**Prompt**. Word for word, print all of the entries below.

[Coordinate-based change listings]
- - -

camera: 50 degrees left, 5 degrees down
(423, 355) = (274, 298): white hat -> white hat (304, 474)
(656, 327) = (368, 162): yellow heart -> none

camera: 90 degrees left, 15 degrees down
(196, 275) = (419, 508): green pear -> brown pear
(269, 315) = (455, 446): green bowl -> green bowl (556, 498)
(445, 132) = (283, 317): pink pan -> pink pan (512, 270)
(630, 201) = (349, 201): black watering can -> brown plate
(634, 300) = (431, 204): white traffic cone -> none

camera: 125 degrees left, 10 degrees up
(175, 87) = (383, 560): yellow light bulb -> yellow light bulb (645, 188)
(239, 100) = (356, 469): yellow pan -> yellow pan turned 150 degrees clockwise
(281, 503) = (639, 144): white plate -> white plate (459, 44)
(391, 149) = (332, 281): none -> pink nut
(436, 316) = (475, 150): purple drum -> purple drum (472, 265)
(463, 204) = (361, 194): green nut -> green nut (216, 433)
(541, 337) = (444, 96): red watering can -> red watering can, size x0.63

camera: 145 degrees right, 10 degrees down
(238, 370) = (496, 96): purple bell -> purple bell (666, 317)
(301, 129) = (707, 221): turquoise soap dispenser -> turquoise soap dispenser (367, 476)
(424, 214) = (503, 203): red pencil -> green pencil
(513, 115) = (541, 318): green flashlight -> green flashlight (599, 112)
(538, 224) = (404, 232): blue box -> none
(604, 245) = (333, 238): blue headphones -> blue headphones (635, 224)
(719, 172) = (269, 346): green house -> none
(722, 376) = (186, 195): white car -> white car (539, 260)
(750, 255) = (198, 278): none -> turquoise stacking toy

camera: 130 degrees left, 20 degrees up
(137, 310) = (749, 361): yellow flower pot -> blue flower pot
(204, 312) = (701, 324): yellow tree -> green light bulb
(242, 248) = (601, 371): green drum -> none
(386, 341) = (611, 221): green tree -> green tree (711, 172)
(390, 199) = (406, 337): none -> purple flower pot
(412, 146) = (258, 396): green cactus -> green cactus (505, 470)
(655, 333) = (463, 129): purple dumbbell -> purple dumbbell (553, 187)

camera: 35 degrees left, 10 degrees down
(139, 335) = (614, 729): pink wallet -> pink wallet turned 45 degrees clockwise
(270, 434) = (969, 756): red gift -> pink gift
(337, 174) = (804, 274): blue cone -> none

- - -

**Result of this exercise**.
camera: 50 degrees left, 5 degrees down
(423, 355) = (274, 298): white hat -> white hat (304, 474)
(656, 327) = (368, 162): yellow heart -> none

camera: 90 degrees left, 15 degrees down
(196, 275) = (419, 508): green pear -> brown pear
(269, 315) = (455, 446): green bowl -> green bowl (556, 498)
(445, 132) = (283, 317): pink pan -> pink pan (512, 270)
(630, 201) = (349, 201): black watering can -> brown plate
(634, 300) = (431, 204): white traffic cone -> none

camera: 125 degrees left, 10 degrees up
(175, 87) = (383, 560): yellow light bulb -> yellow light bulb (645, 188)
(239, 100) = (356, 469): yellow pan -> yellow pan turned 150 degrees clockwise
(281, 503) = (639, 144): white plate -> white plate (459, 44)
(391, 149) = (332, 281): none -> pink nut
(436, 316) = (475, 150): purple drum -> purple drum (472, 265)
(463, 204) = (361, 194): green nut -> green nut (216, 433)
(541, 337) = (444, 96): red watering can -> red watering can, size x0.63

camera: 145 degrees right, 10 degrees down
(238, 370) = (496, 96): purple bell -> purple bell (666, 317)
(301, 129) = (707, 221): turquoise soap dispenser -> turquoise soap dispenser (367, 476)
(424, 214) = (503, 203): red pencil -> green pencil
(513, 115) = (541, 318): green flashlight -> green flashlight (599, 112)
(538, 224) = (404, 232): blue box -> none
(604, 245) = (333, 238): blue headphones -> blue headphones (635, 224)
(719, 172) = (269, 346): green house -> none
(722, 376) = (186, 195): white car -> white car (539, 260)
(750, 255) = (198, 278): none -> turquoise stacking toy

camera: 130 degrees left, 20 degrees up
(137, 310) = (749, 361): yellow flower pot -> blue flower pot
(204, 312) = (701, 324): yellow tree -> green light bulb
(242, 248) = (601, 371): green drum -> none
(386, 341) = (611, 221): green tree -> green tree (711, 172)
(390, 199) = (406, 337): none -> purple flower pot
(412, 146) = (258, 396): green cactus -> green cactus (505, 470)
(655, 333) = (463, 129): purple dumbbell -> purple dumbbell (553, 187)

camera: 35 degrees left, 10 degrees down
(139, 335) = (614, 729): pink wallet -> pink wallet turned 45 degrees clockwise
(270, 434) = (969, 756): red gift -> pink gift
(337, 174) = (804, 274): blue cone -> none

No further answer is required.